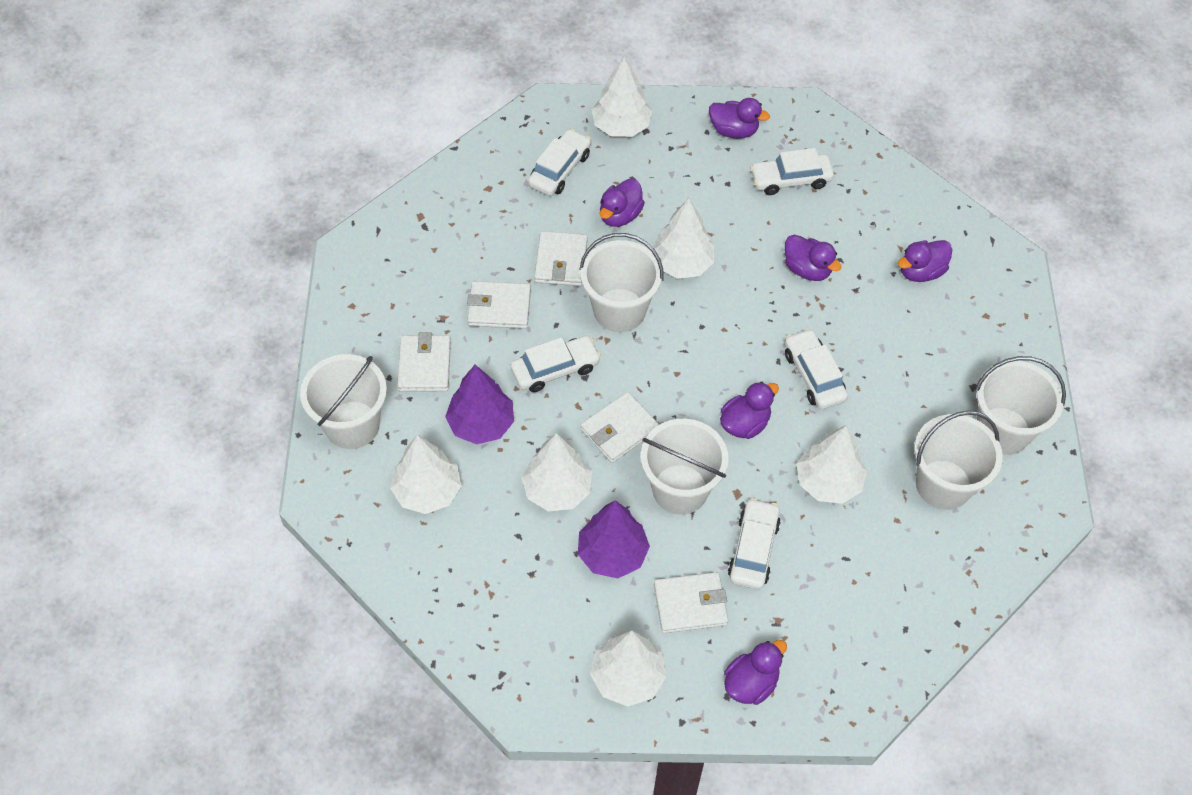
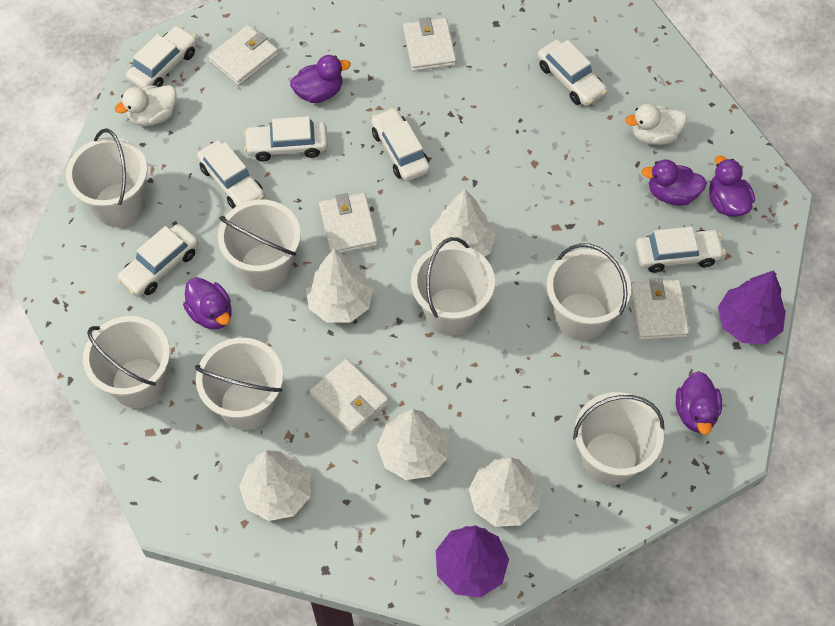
purple duck: 6 -> 5
white bucket: 5 -> 7
white car: 5 -> 7
white duck: 0 -> 2
white tree: 6 -> 5

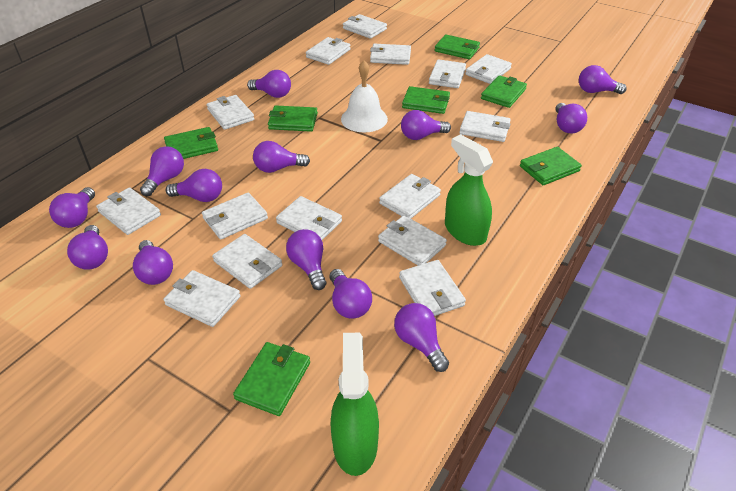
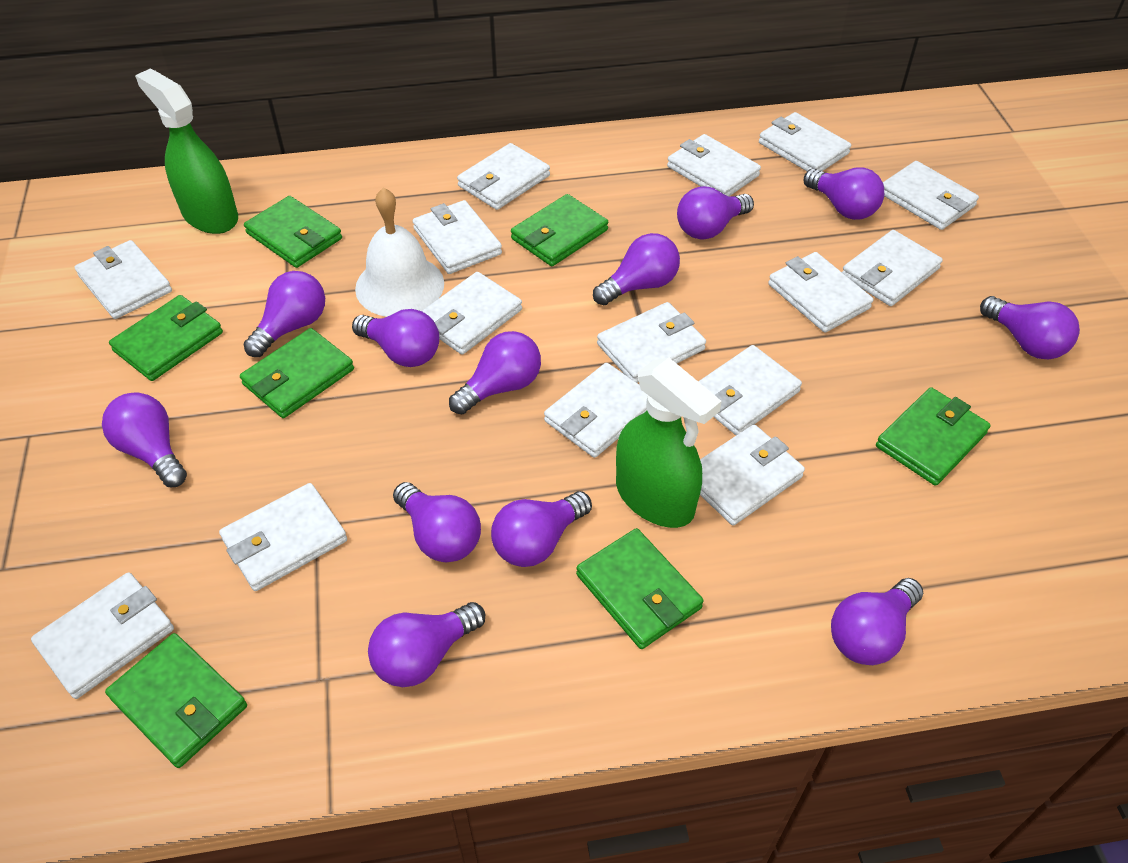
purple light bulb: 13 -> 12

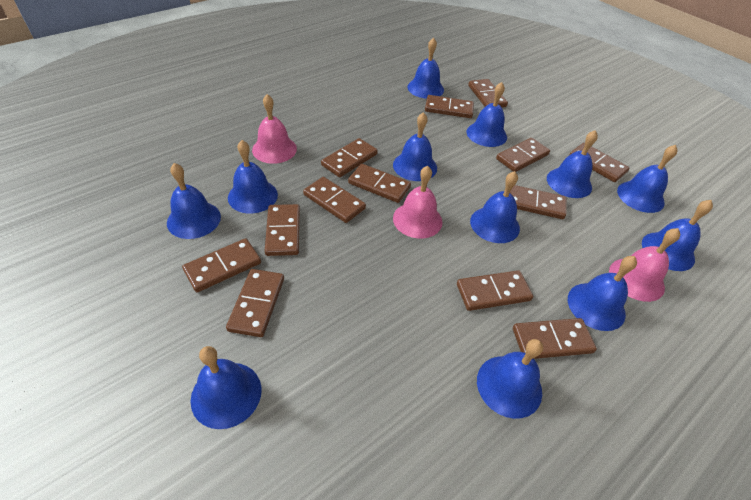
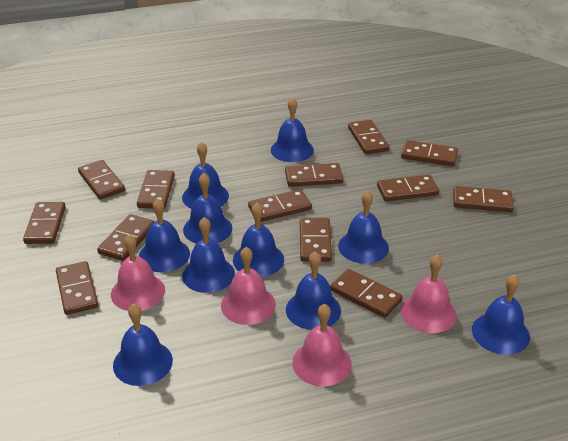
blue bell: 12 -> 10
pink bell: 3 -> 4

## Work item
When a line in the data contains the string "white", copy that line.

## Output of the task
white bucket: 5 -> 7
white car: 5 -> 7
white duck: 0 -> 2
white tree: 6 -> 5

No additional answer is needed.